┌────────
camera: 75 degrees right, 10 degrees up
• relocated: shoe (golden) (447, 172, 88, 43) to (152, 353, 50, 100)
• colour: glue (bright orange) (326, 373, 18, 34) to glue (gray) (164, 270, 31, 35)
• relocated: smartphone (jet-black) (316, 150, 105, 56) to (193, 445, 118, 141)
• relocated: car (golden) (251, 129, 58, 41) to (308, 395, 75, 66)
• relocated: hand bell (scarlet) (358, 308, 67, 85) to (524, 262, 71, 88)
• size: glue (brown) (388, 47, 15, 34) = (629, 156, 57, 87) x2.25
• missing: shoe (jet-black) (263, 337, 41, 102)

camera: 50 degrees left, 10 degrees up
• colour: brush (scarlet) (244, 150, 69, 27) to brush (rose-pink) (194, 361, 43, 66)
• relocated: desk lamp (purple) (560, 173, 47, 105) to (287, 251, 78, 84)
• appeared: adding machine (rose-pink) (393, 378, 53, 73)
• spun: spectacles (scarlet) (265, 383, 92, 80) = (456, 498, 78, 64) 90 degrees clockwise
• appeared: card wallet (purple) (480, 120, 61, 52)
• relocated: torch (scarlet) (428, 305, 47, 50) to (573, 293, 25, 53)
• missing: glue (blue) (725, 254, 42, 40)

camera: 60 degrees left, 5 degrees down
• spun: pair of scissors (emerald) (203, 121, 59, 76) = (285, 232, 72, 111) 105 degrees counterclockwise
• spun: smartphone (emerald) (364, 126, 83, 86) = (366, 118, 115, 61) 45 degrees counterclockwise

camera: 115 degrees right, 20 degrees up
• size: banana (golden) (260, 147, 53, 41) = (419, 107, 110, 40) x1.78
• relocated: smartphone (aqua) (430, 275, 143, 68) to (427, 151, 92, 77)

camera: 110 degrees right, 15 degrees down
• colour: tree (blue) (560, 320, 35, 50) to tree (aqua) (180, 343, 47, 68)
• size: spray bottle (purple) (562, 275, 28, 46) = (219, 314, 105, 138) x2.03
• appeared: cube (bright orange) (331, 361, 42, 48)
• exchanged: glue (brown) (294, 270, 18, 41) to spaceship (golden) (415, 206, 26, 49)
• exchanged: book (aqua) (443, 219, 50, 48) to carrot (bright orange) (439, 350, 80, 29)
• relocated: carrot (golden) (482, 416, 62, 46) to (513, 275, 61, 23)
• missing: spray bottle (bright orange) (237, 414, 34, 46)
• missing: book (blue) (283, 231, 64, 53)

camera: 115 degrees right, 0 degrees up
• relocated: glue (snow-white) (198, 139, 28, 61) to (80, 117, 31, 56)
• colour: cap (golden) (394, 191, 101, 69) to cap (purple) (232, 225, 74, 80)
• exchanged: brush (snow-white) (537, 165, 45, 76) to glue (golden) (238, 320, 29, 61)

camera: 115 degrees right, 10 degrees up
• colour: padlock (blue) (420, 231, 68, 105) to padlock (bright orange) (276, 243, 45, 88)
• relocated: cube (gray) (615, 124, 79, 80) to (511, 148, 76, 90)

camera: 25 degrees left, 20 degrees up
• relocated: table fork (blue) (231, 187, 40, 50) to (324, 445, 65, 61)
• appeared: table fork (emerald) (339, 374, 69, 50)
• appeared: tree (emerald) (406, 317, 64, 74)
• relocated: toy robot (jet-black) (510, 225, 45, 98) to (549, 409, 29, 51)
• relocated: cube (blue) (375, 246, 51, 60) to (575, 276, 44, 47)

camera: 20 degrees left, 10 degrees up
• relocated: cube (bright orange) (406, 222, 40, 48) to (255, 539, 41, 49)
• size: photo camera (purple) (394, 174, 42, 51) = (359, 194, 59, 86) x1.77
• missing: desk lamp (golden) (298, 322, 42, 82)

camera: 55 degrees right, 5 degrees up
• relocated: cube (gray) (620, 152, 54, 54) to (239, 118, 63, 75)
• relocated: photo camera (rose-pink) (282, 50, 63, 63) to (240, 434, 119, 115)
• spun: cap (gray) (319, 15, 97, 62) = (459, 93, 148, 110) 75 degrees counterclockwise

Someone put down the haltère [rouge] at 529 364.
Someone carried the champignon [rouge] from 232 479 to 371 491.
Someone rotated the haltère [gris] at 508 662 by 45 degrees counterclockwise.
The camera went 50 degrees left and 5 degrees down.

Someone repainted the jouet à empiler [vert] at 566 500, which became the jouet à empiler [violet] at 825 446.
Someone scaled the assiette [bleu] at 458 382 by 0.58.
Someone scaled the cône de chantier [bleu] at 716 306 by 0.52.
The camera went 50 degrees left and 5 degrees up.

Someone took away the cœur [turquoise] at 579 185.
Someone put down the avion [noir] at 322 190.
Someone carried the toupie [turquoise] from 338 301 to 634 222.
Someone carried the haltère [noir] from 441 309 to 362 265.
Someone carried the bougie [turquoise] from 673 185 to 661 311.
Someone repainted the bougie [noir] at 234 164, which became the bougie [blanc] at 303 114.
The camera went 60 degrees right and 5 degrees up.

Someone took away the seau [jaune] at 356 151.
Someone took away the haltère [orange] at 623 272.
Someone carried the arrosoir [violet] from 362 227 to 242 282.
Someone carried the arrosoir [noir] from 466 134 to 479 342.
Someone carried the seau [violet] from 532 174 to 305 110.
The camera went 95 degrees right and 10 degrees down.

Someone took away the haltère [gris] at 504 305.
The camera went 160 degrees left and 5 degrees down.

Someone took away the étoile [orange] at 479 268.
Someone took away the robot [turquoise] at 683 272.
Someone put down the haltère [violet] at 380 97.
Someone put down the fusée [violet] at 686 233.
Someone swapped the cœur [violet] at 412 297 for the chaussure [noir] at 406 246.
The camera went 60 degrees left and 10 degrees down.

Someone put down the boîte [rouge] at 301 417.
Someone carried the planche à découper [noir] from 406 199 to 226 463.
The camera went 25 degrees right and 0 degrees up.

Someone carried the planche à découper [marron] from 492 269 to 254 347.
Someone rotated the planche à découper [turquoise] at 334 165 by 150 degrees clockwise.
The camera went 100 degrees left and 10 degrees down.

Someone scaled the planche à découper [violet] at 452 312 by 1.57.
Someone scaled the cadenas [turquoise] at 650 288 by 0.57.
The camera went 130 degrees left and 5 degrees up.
└────────
# [Instructions to follow]
Of all the entries above, retype exactly the lines from the line with "395, 75, 66)" to the line with "57, 87) x2.25", both included, and no others.

# [Output of the exercise]
• relocated: car (golden) (251, 129, 58, 41) to (308, 395, 75, 66)
• relocated: hand bell (scarlet) (358, 308, 67, 85) to (524, 262, 71, 88)
• size: glue (brown) (388, 47, 15, 34) = (629, 156, 57, 87) x2.25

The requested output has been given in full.